DIRECTIONS FOR THIS TASK
Every picture stays out; everything else in the listing below is to be returned exactly.

━━━━━ DATA SUPPLIED ━━━━━

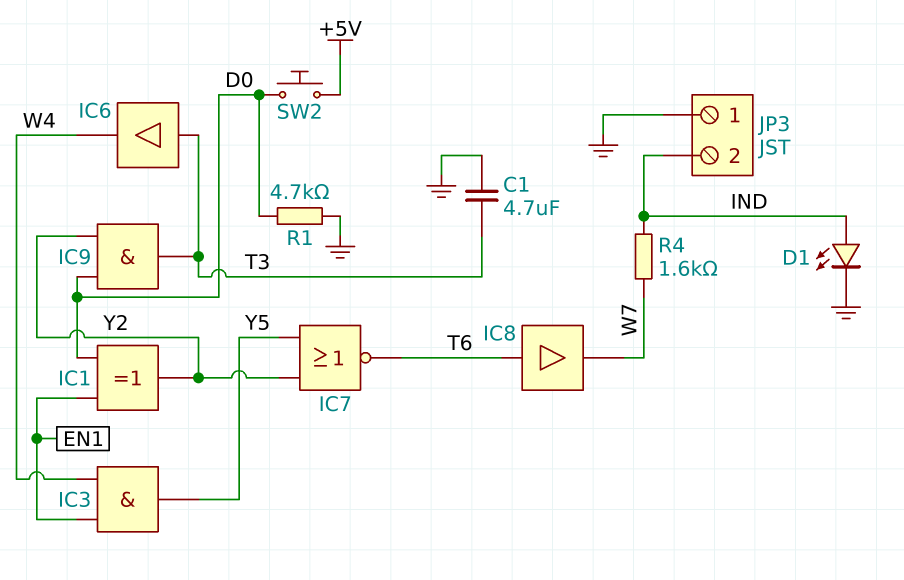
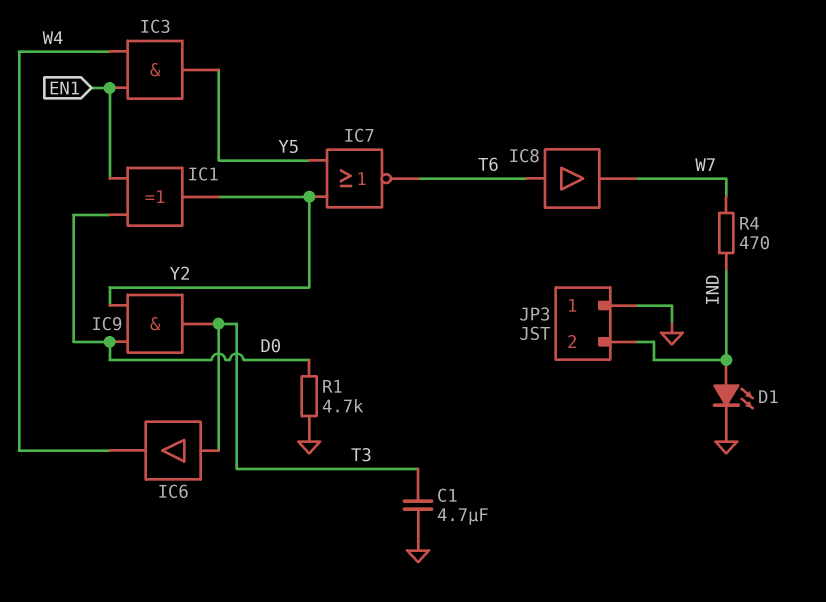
R4: 1.6k (IND, W7) -> 470 (IND, W7)
SW2: button (+5V, D0) -> none

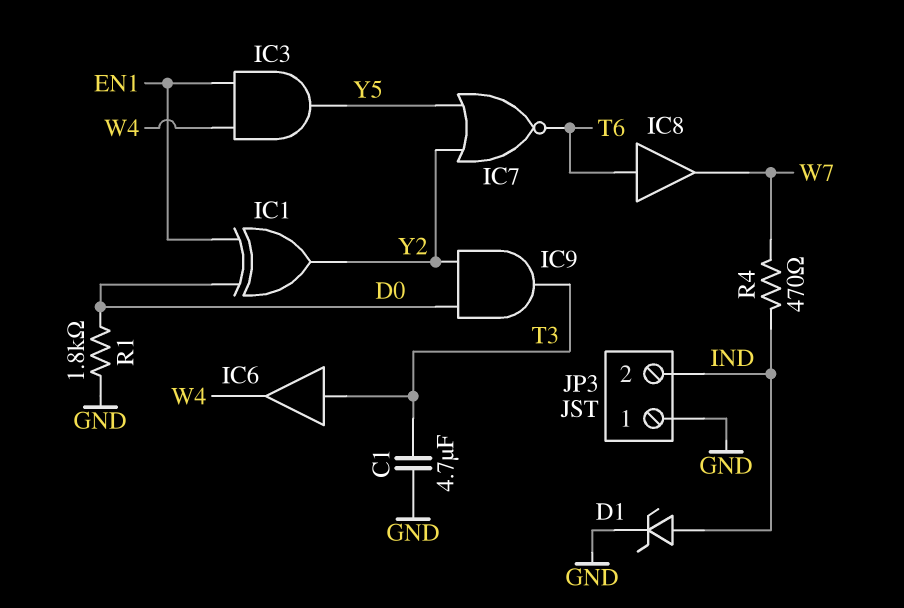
D1: LED (A IND, K GND) -> zener (A IND, K GND)
R1: 4.7k (D0, GND) -> 1.8k (D0, GND)

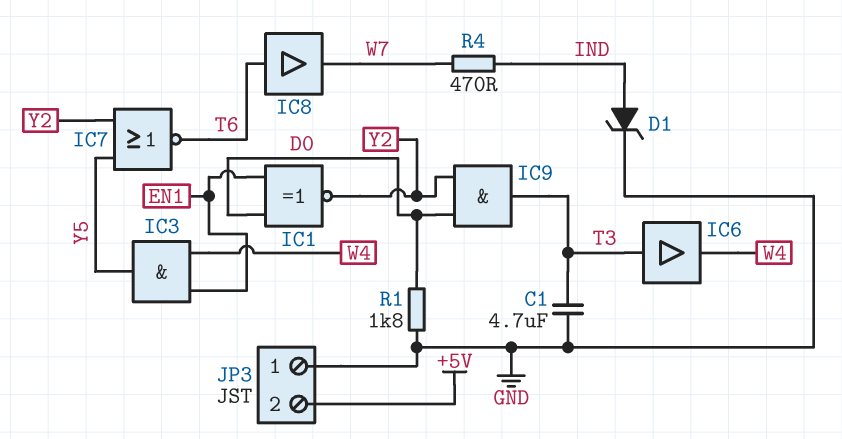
IC1: XOR (in D0, in EN1, out Y2) -> XNOR (in D0, in EN1, out Y2)
JP3 pin 2: IND -> +5V

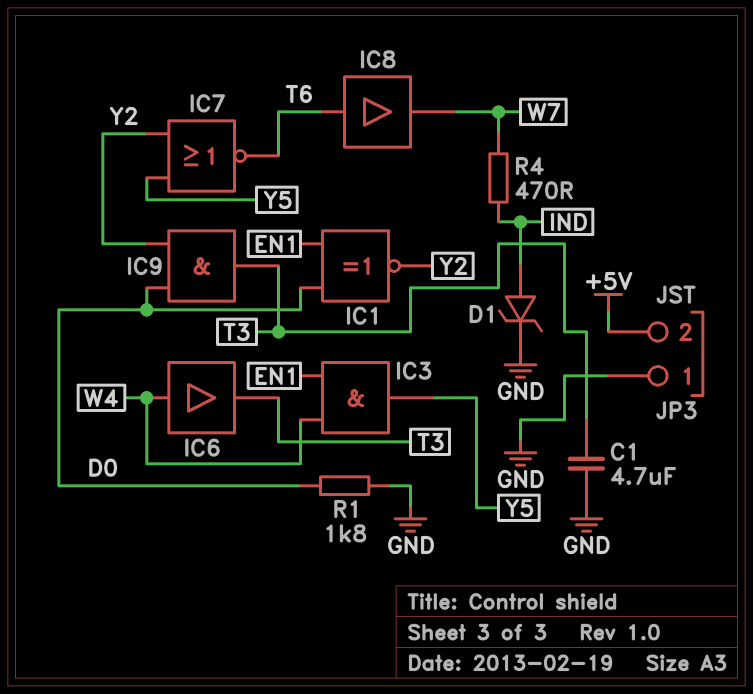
IC6: buffer (in T3, out W4) -> buffer (in W4, out T3)

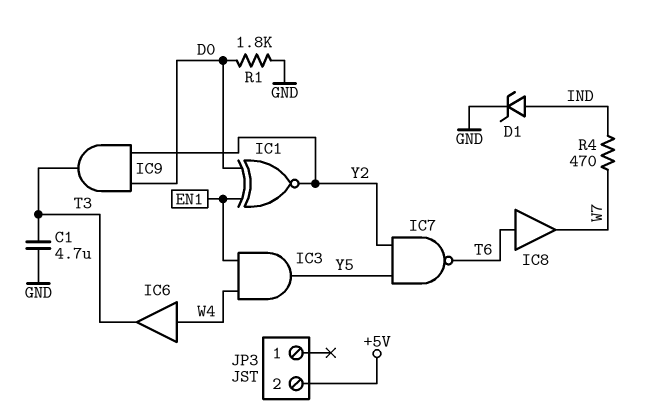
IC7: NOR (in Y2, in Y5, out T6) -> NAND (in Y2, in Y5, out T6)
JP3 pin 1: GND -> none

━━━━━

ANSWER
R4: 1.6k (IND, W7) -> 470 (IND, W7)
SW2: button (+5V, D0) -> none

D1: LED (A IND, K GND) -> zener (A IND, K GND)
R1: 4.7k (D0, GND) -> 1.8k (D0, GND)

IC1: XOR (in D0, in EN1, out Y2) -> XNOR (in D0, in EN1, out Y2)
JP3 pin 2: IND -> +5V

IC6: buffer (in T3, out W4) -> buffer (in W4, out T3)

IC7: NOR (in Y2, in Y5, out T6) -> NAND (in Y2, in Y5, out T6)
JP3 pin 1: GND -> none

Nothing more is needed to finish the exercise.